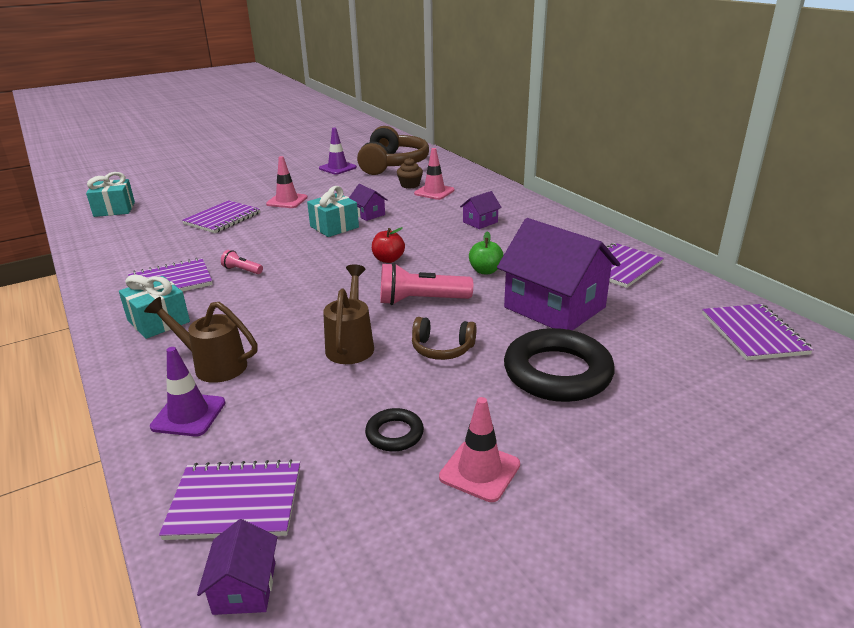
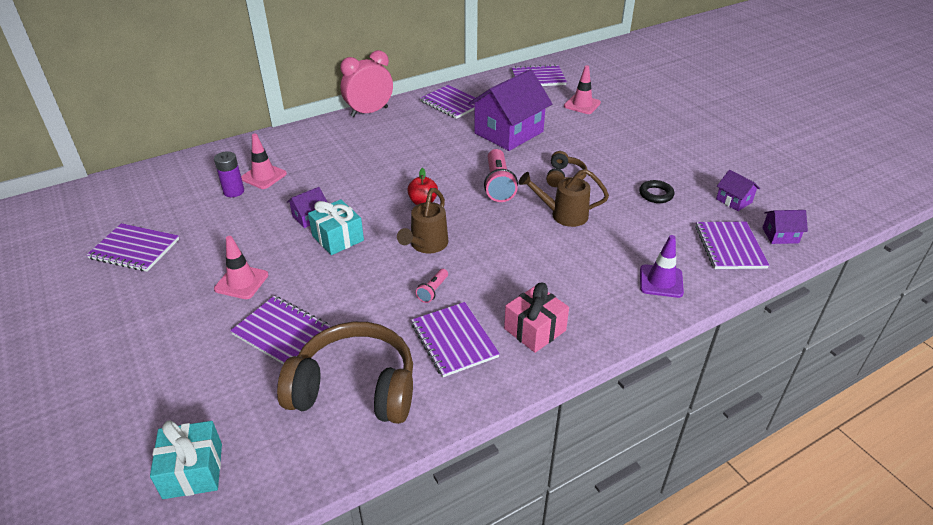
camera: 90 degrees left, 10 degrees up
(158, 321) = (535, 330): turquoise gift -> pink gift
(213, 365) = (599, 280): brown watering can -> brown watering can (426, 245)
(337, 168) = (135, 249): purple traffic cone -> purple notebook
(392, 164) = (150, 205): brown headphones -> brown headphones (355, 388)
(410, 185) = (234, 191): brown cupcake -> purple battery
(479, 471) = (676, 168): pink traffic cone -> pink traffic cone (582, 104)
(480, 222) = (353, 153): purple house -> purple house (734, 200)
(485, 271) = (451, 155): green apple -> none
(557, 372) = (585, 139): black ring -> none
(572, 223) = (369, 112): none -> pink clock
+ + + +
— EXERCISE —
Every line with the string "purple" in the material should be returned.

— ANSWER AREA —
(337, 168) = (135, 249): purple traffic cone -> purple notebook
(410, 185) = (234, 191): brown cupcake -> purple battery
(480, 222) = (353, 153): purple house -> purple house (734, 200)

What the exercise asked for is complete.